> _TRY IT_
Scan the records for lines with the word "LIGHT", and copy every such line.

(THE DATA begins)

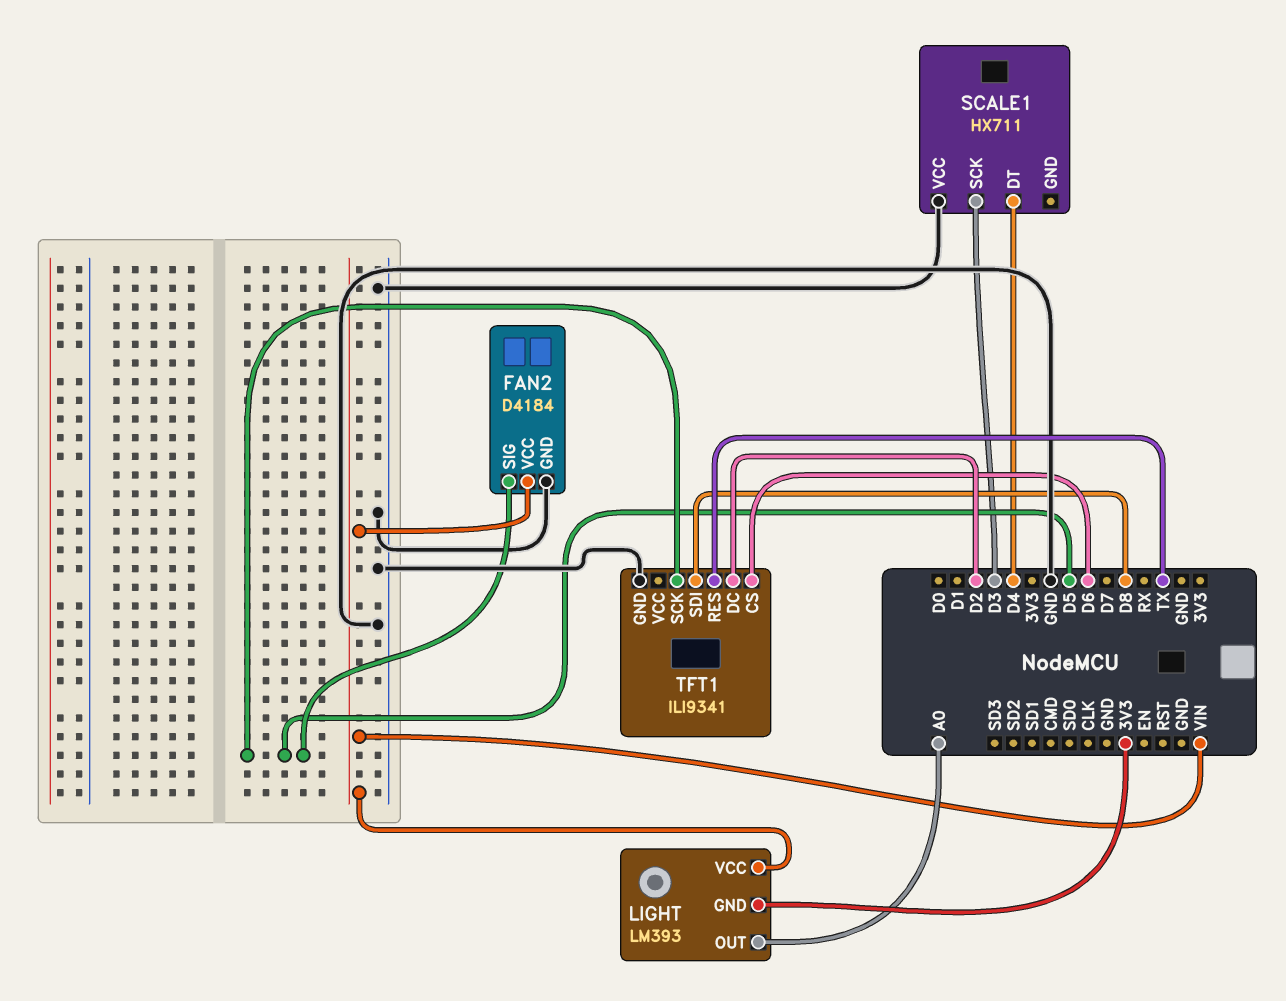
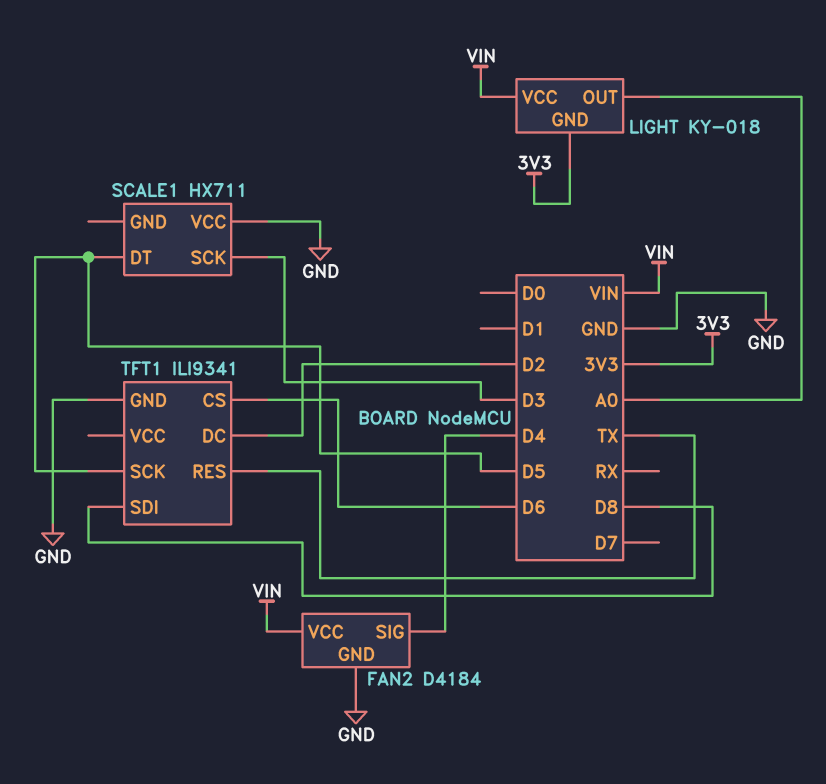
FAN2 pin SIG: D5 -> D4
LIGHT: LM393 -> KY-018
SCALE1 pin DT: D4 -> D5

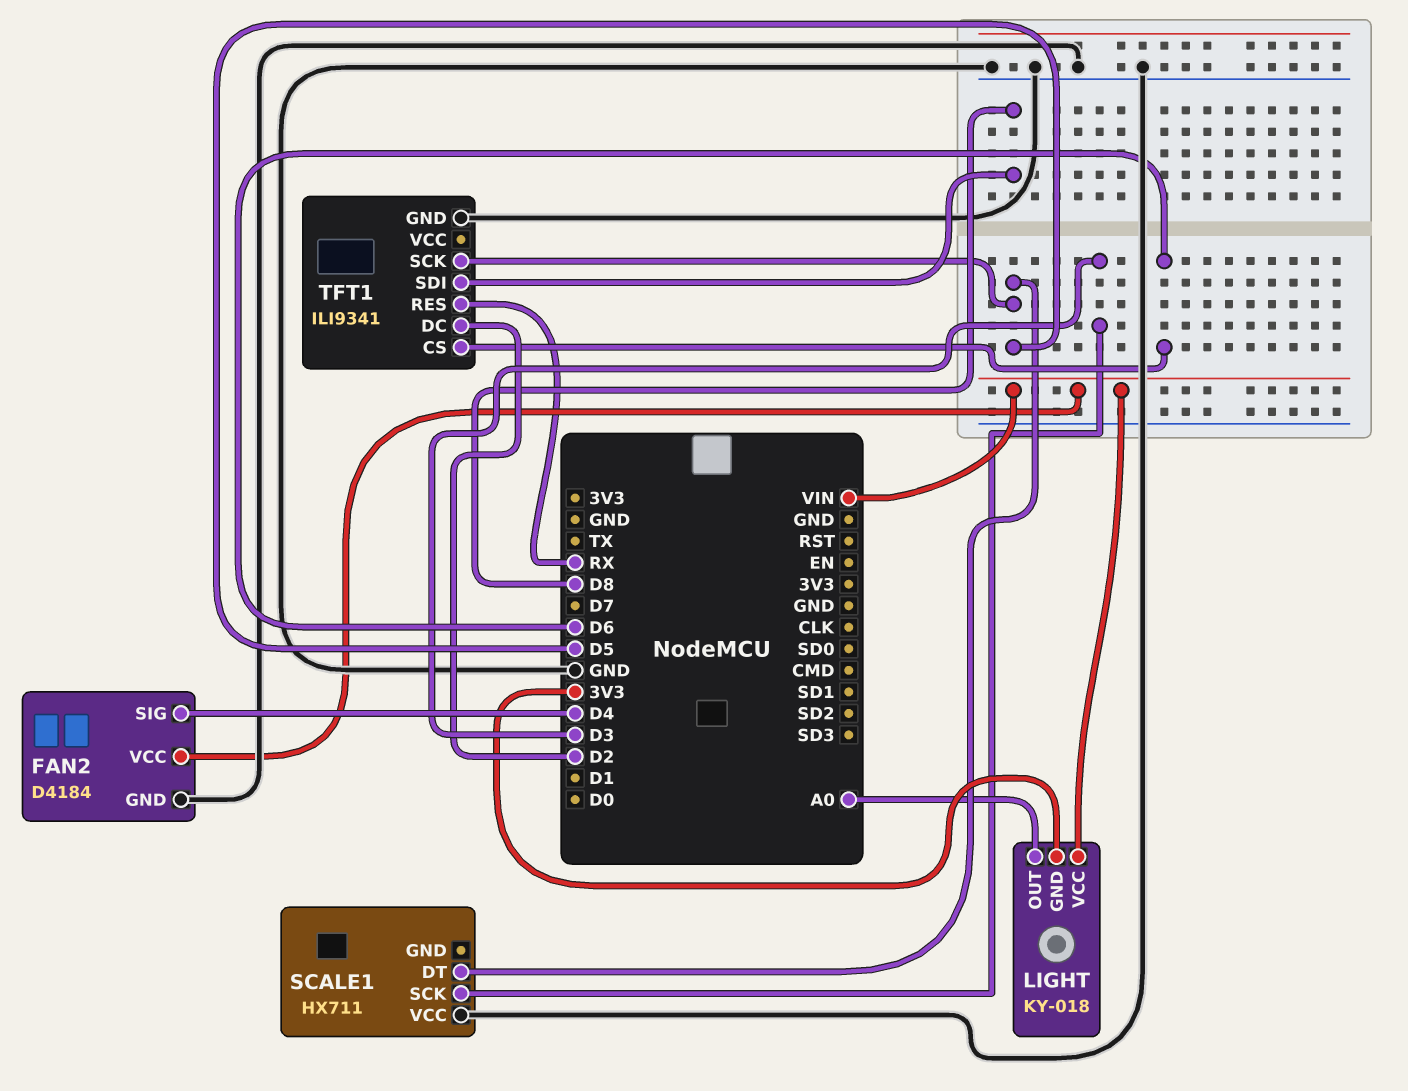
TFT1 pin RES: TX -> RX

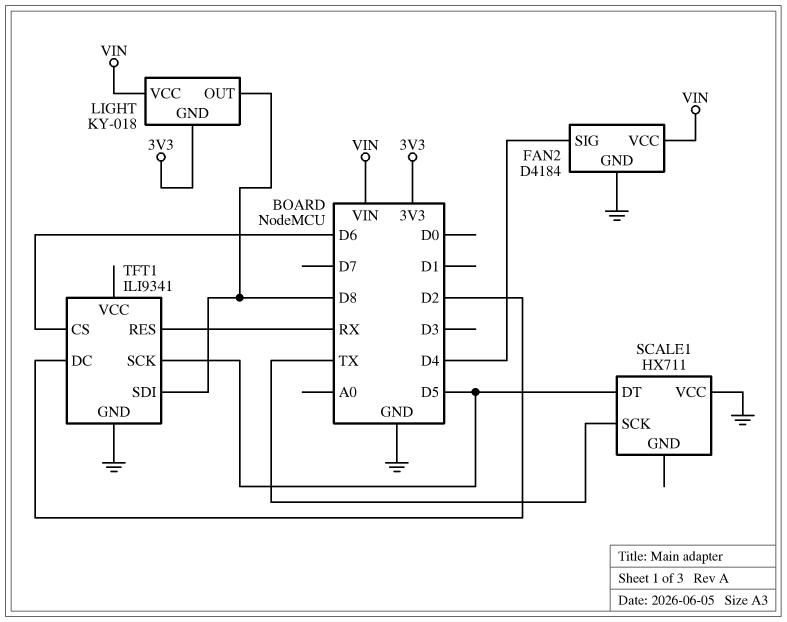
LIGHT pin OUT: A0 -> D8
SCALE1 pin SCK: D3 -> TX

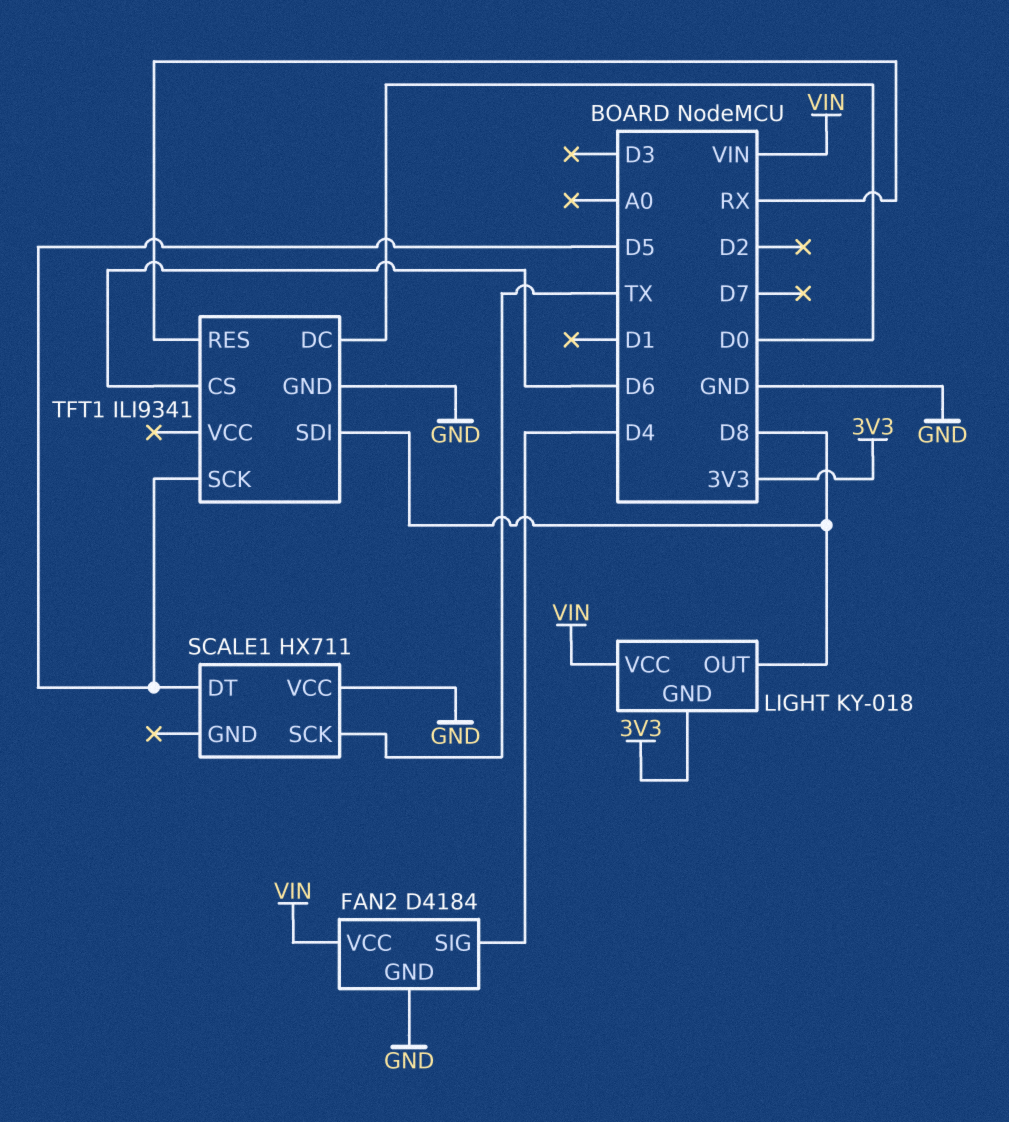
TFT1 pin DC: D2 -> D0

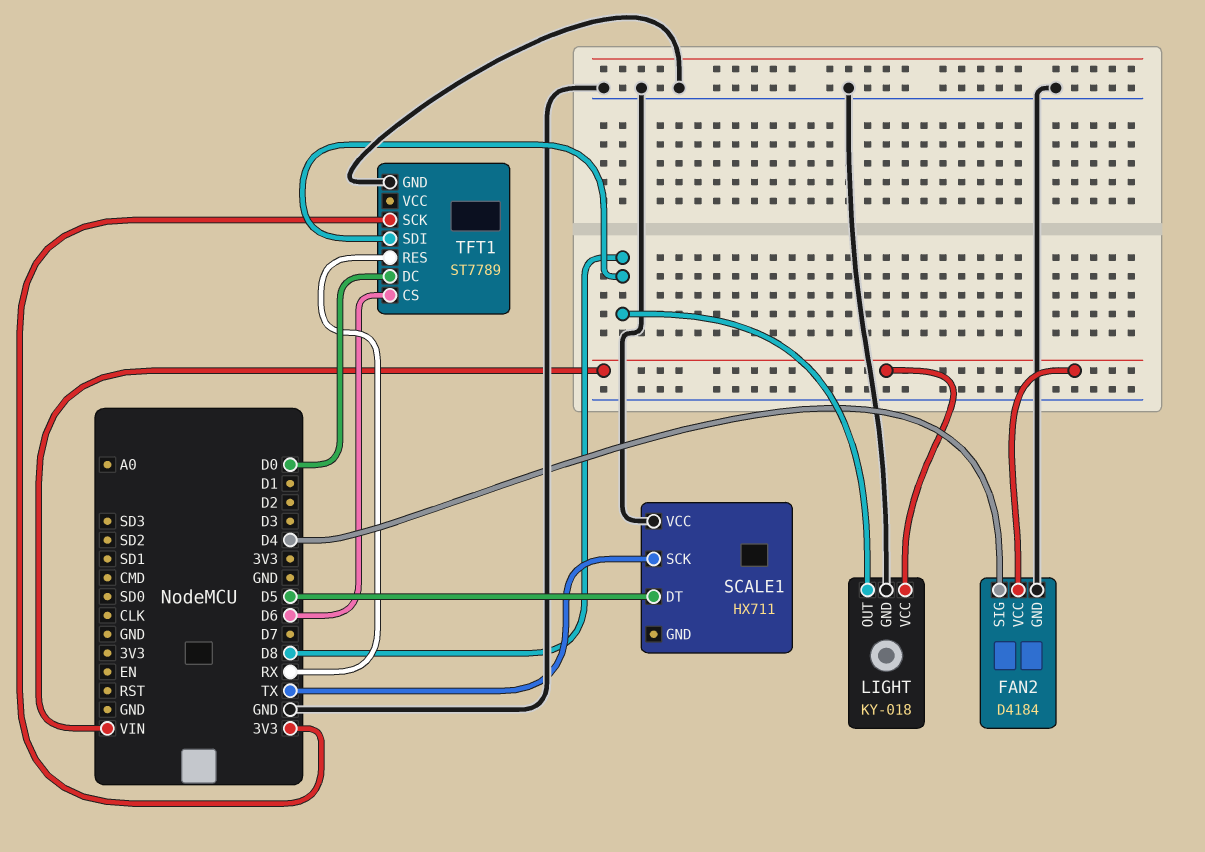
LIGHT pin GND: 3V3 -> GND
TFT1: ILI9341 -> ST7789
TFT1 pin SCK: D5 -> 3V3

(THE DATA ends)

> _FINISHED TASK_
LIGHT: LM393 -> KY-018
LIGHT pin OUT: A0 -> D8
LIGHT pin GND: 3V3 -> GND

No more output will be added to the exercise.